EXTRACTED DATA START
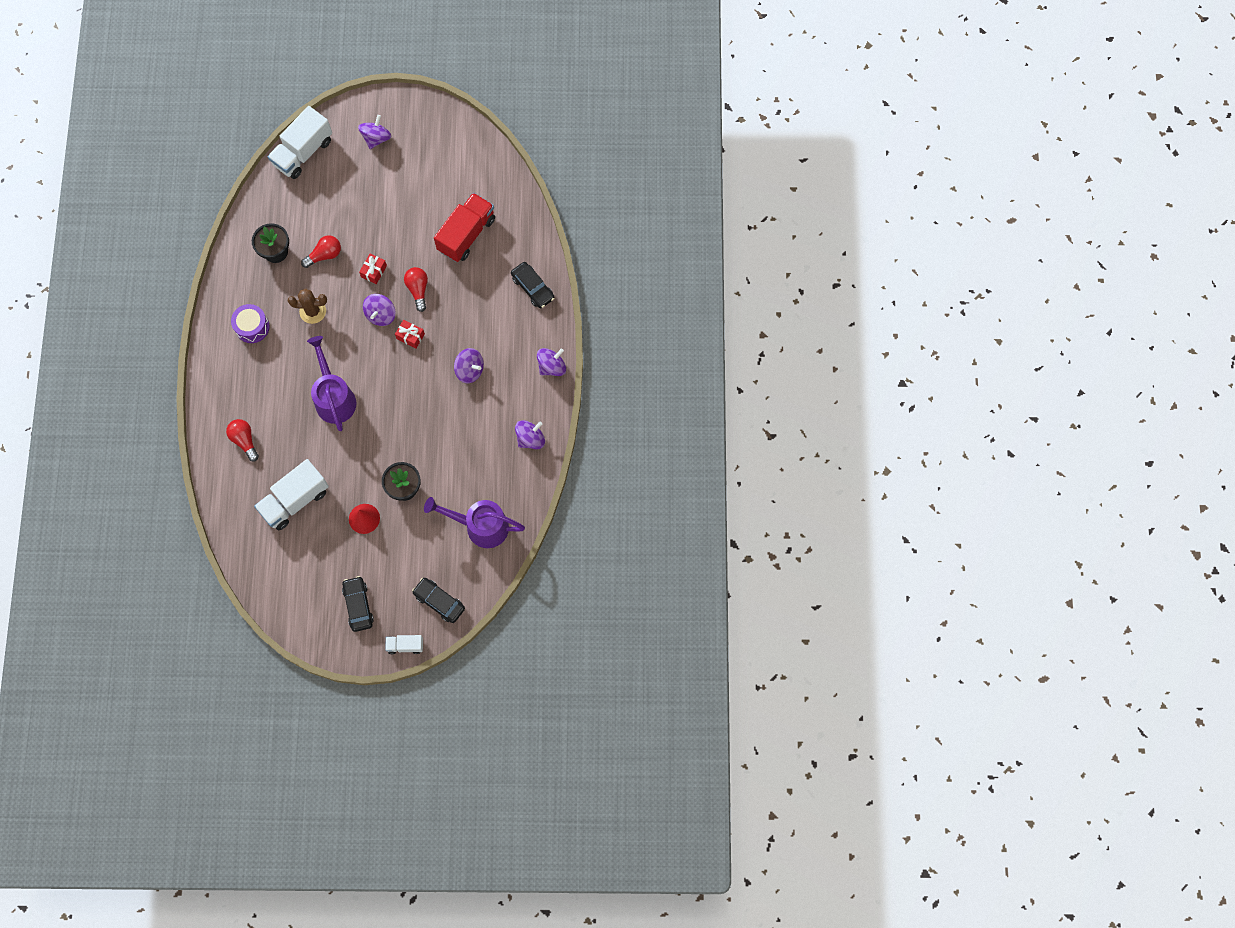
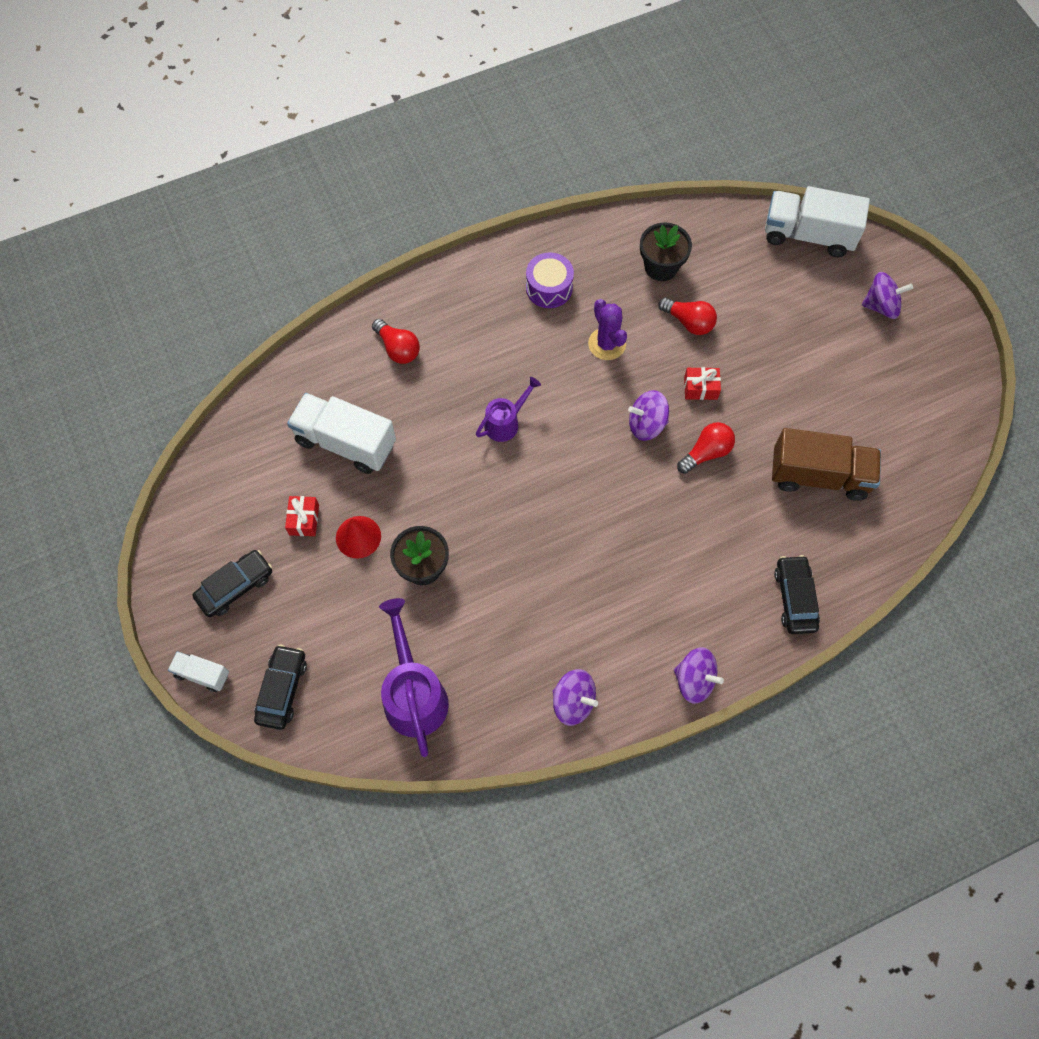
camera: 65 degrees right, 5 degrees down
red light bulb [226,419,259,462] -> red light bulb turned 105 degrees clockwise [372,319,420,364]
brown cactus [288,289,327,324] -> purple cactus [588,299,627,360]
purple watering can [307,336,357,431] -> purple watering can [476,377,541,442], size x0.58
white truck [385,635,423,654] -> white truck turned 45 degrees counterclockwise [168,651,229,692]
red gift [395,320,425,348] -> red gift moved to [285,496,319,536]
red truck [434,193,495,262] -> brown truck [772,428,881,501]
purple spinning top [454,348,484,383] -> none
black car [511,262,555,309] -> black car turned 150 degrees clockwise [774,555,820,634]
EXTRACTED DATA END
EXTRACTED DATA START
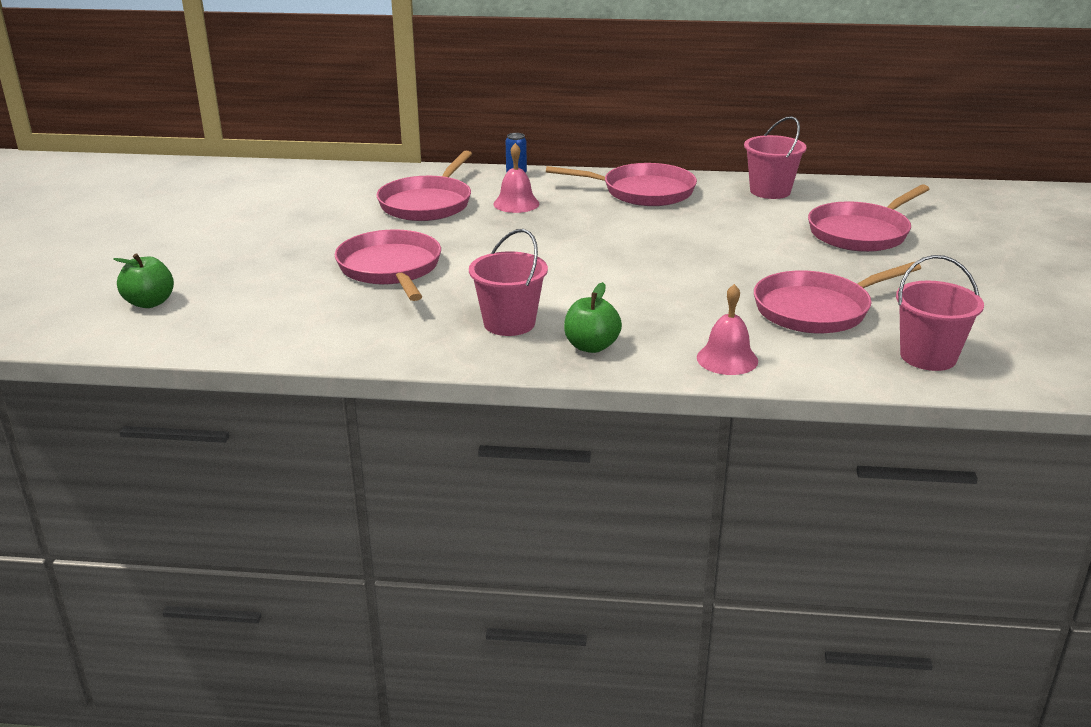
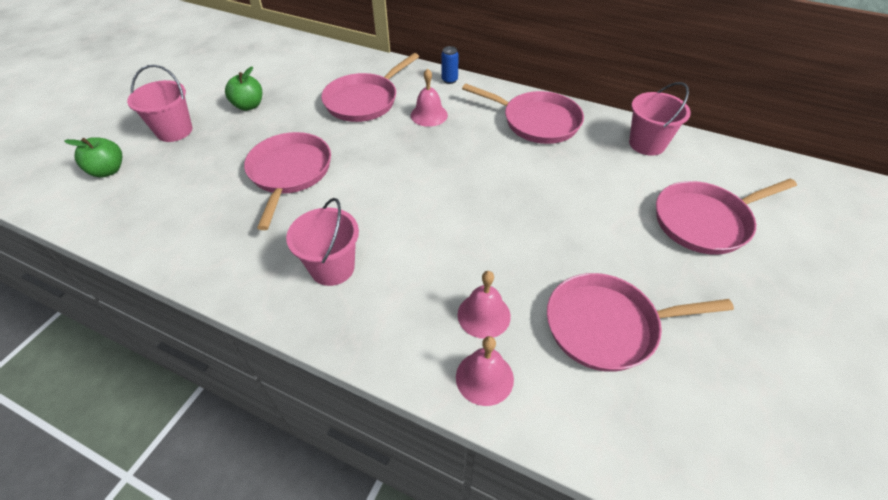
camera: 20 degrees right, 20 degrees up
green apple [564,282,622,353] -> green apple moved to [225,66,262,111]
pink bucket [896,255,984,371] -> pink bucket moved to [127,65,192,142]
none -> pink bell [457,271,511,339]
EXTRACTED DATA END
EXTRACTED DATA START
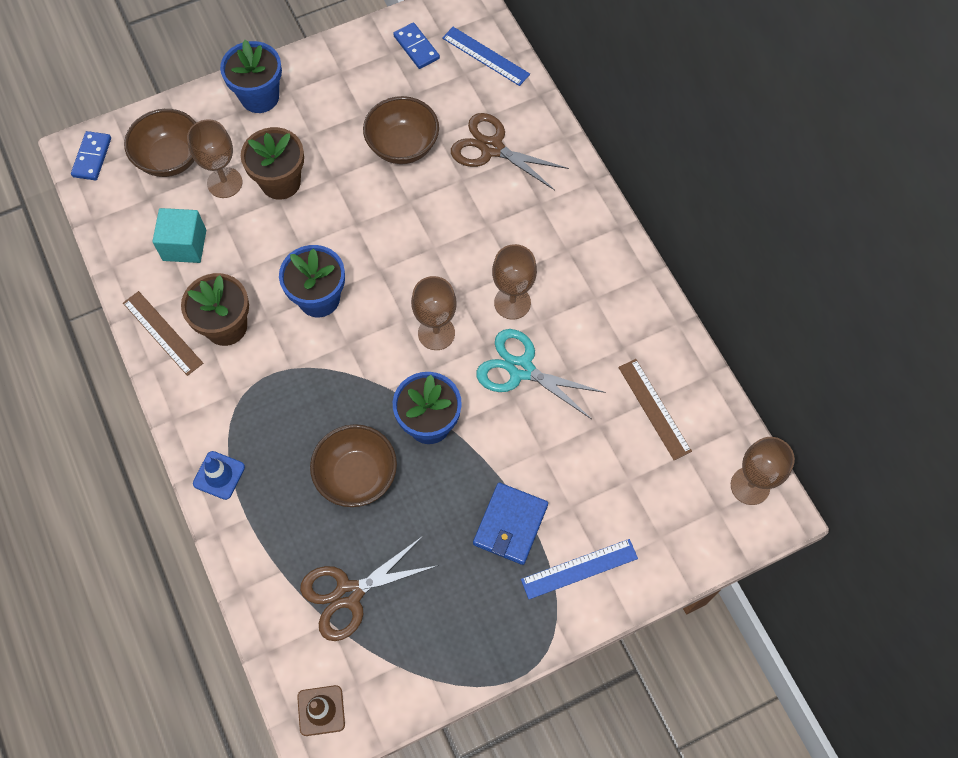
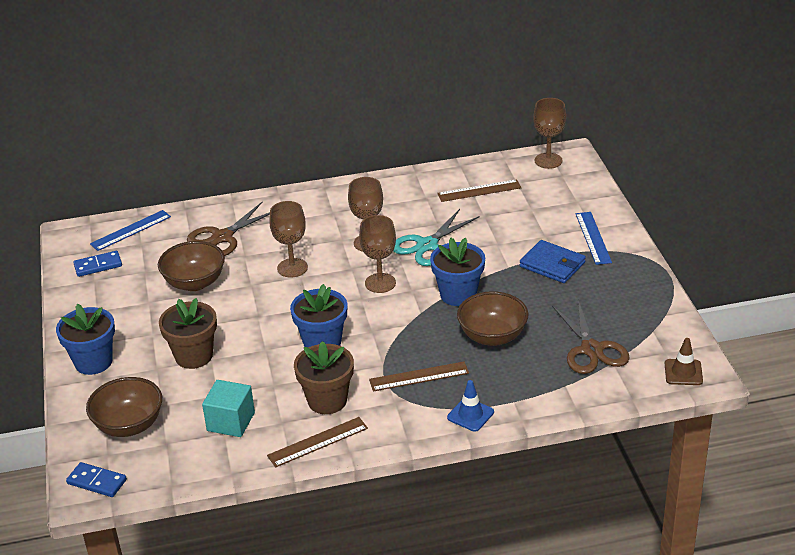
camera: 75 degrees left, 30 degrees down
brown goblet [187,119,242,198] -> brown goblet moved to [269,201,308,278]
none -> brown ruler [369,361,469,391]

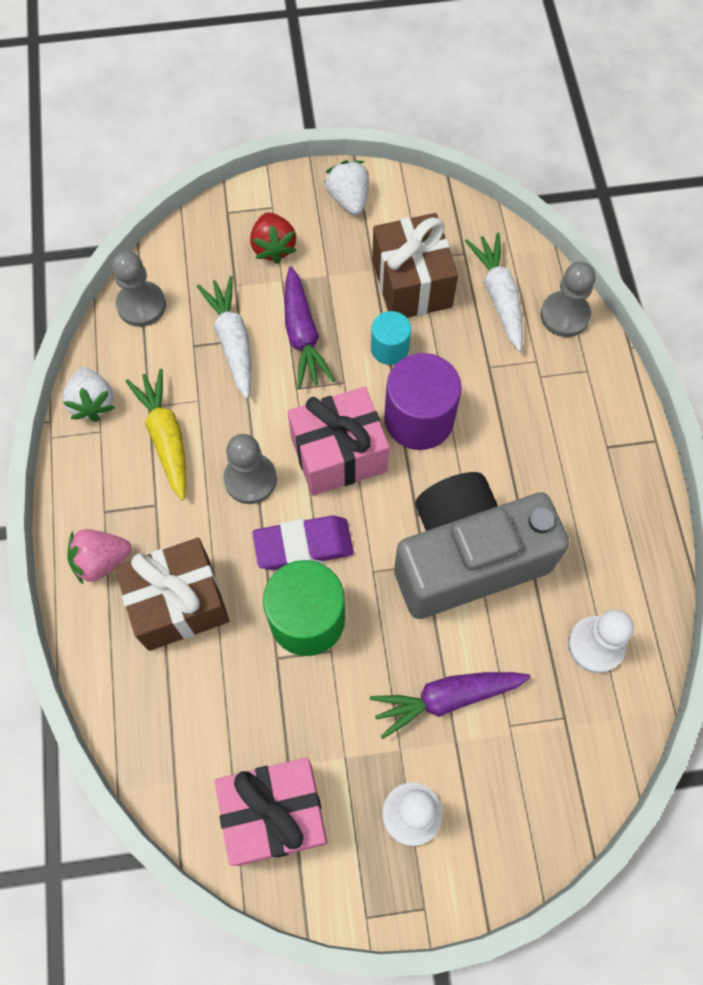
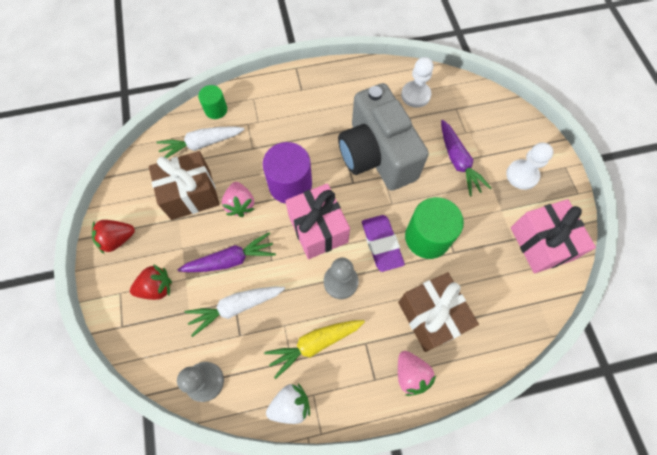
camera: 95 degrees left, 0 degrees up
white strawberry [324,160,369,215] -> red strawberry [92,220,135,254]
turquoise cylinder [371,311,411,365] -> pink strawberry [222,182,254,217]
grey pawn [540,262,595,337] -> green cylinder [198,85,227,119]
EXTRACTED DATA END
■ GOAL OF THE EXERCISE ■
Among the lines above, the one with "brown goblet [187,119,242,198]" opens the part to repeat and the one with "grey pawn [540,262,595,337]" closes it; repeat only that part exactly, with no pictures.

■ ANSWER TO THE EXERCISE ■
brown goblet [187,119,242,198] -> brown goblet moved to [269,201,308,278]
none -> brown ruler [369,361,469,391]

camera: 95 degrees left, 0 degrees up
white strawberry [324,160,369,215] -> red strawberry [92,220,135,254]
turquoise cylinder [371,311,411,365] -> pink strawberry [222,182,254,217]
grey pawn [540,262,595,337] -> green cylinder [198,85,227,119]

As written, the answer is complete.